§ WORK INSTRUCTIONS:
Without including any pictures, reproduce the full listing exactly.

======== RECORDS SUPPLIED

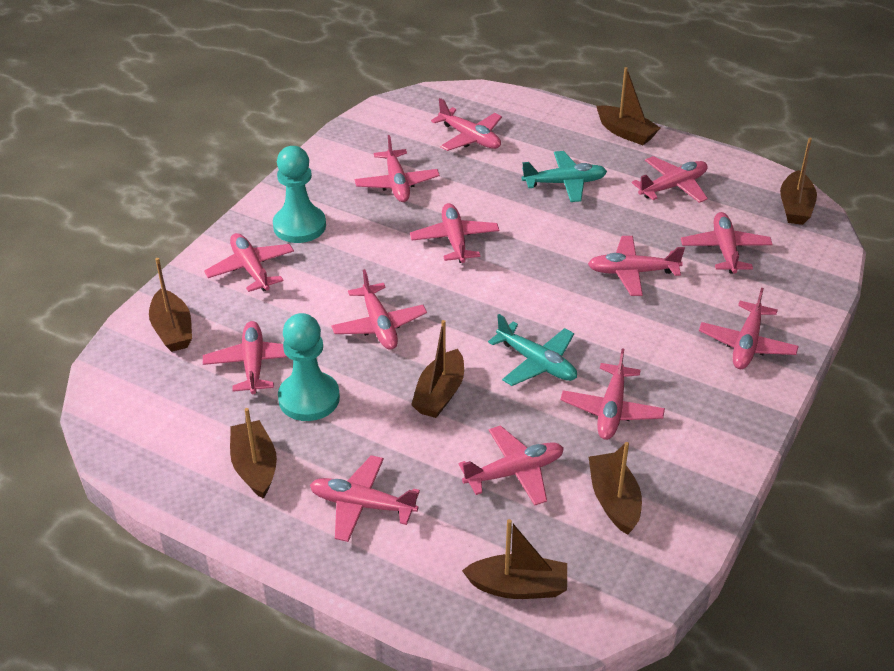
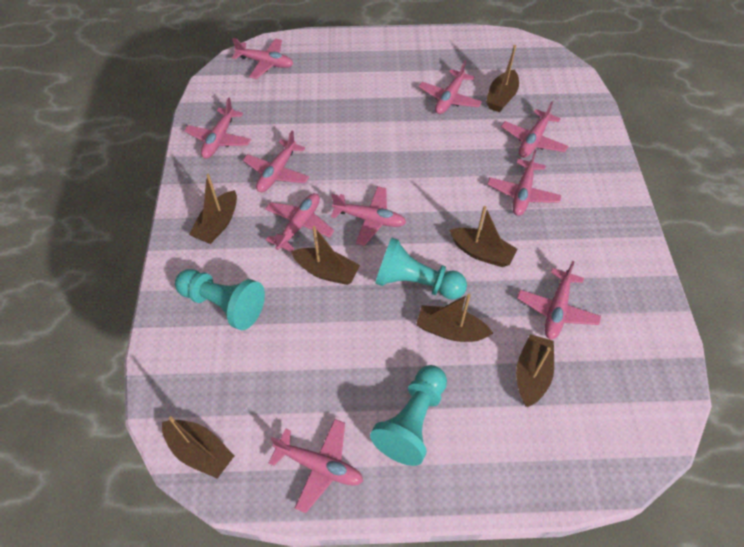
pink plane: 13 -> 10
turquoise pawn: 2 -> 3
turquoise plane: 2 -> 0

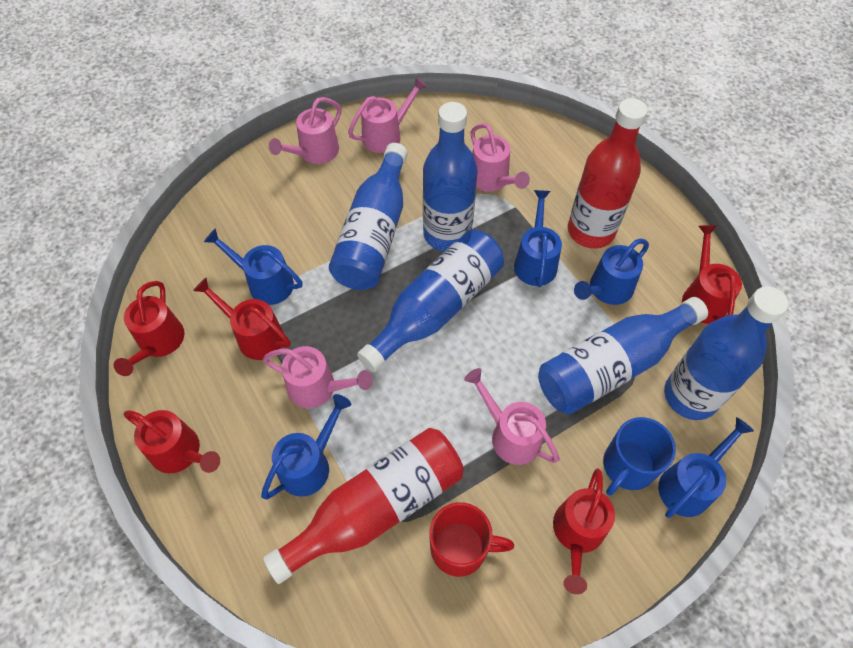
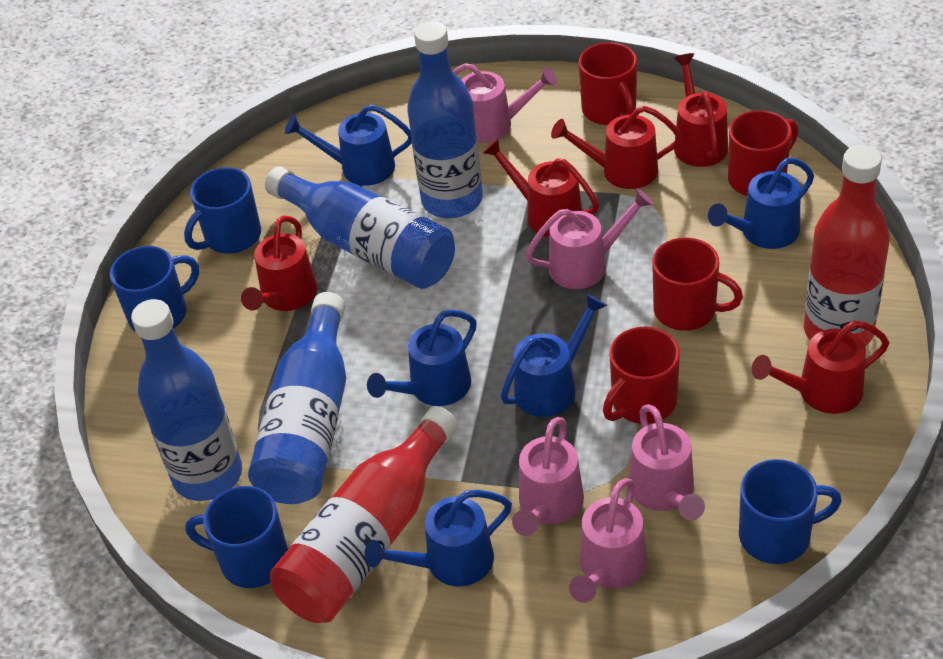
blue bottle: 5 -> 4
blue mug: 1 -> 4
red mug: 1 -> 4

================

§ ANSWER TO THIS EXERCISE:
pink plane: 13 -> 10
turquoise pawn: 2 -> 3
turquoise plane: 2 -> 0

blue bottle: 5 -> 4
blue mug: 1 -> 4
red mug: 1 -> 4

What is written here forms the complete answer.